┌─ Data shown
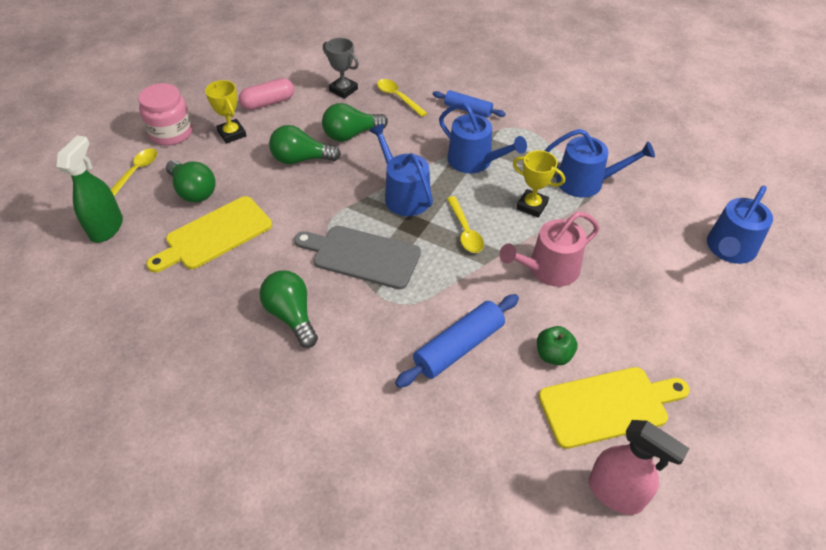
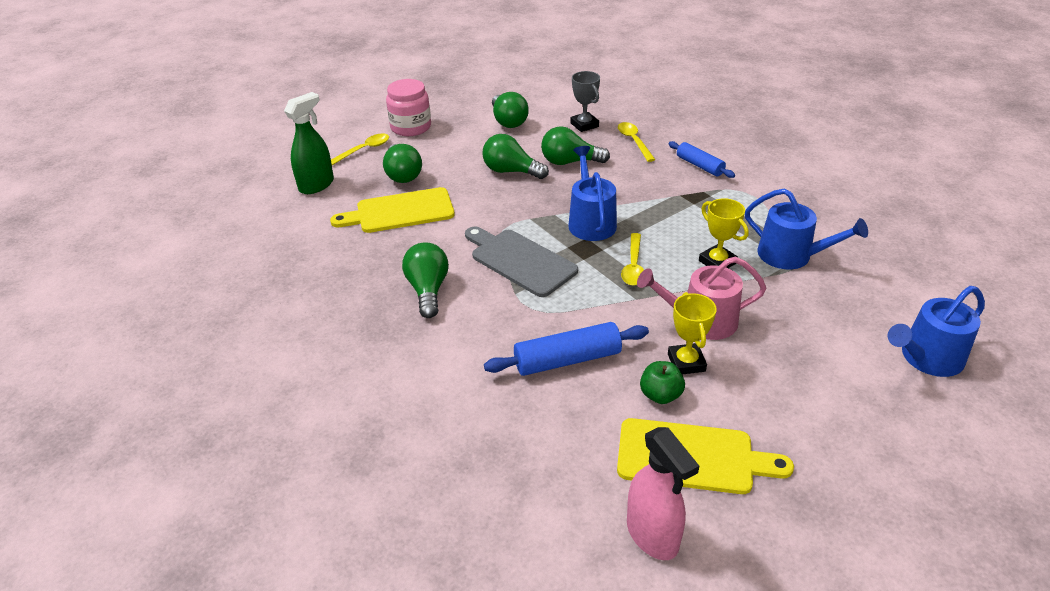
camera: 25 degrees right, 10 degrees down
yellow trophy [205,80,246,144] -> yellow trophy moved to [668,292,717,374]
pink capsule [239,78,294,110] -> green light bulb [492,92,529,128]
blue watering can [439,102,527,173] -> none

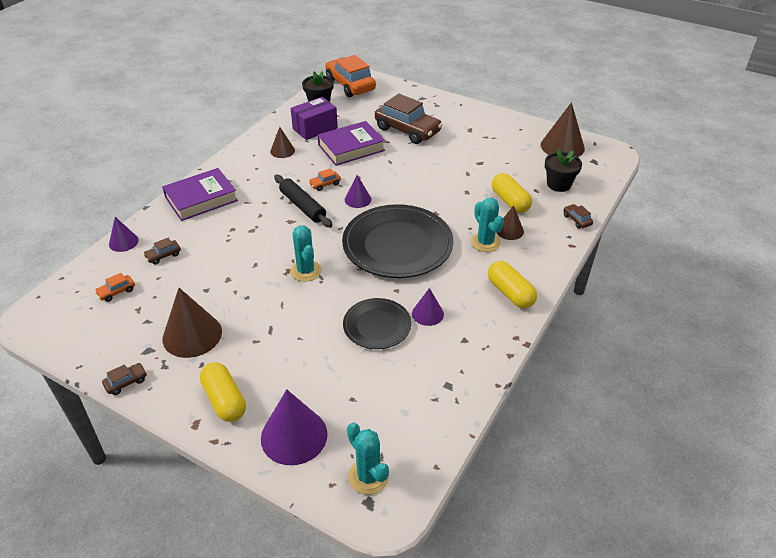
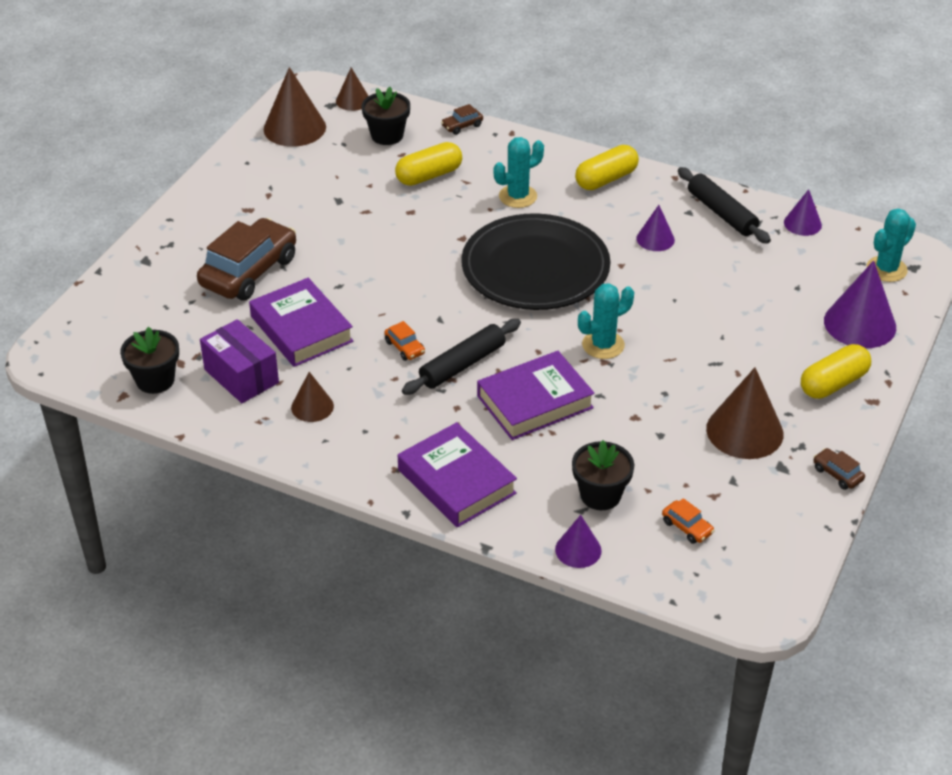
camera: 95 degrees left, 0 degrees up
brown car [143,238,181,264] -> black flower pot [572,440,634,510]
orange car [325,55,376,97] -> none
black plate [343,298,411,349] -> none
purple cone [345,175,371,208] -> purple cone moved to [784,189,822,236]
brown cone [497,205,524,240] -> brown cone moved to [336,68,368,111]
none -> purple book [477,351,595,440]
none -> black rolling pin [678,167,771,244]

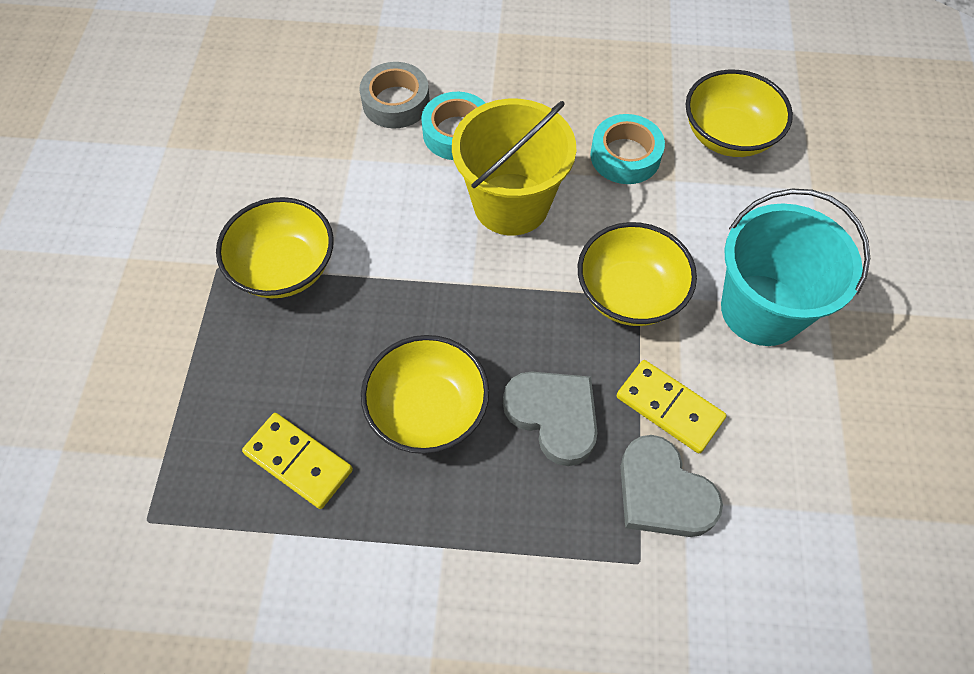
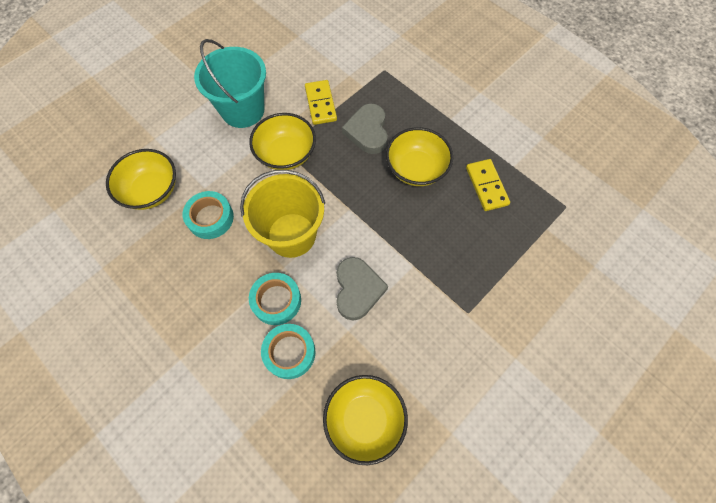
camera: 140 degrees left, 5 degrees up
yellow bowl [216,197,334,298] -> yellow bowl moved to [323,375,408,465]
grey tape [360,62,430,128] -> turquoise tape [261,324,315,379]
grey heart [620,435,723,537] -> grey heart moved to [336,257,388,320]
└─
- Required work -
Among the lines above, count those containing "black" and give only that count.

- Reply -
3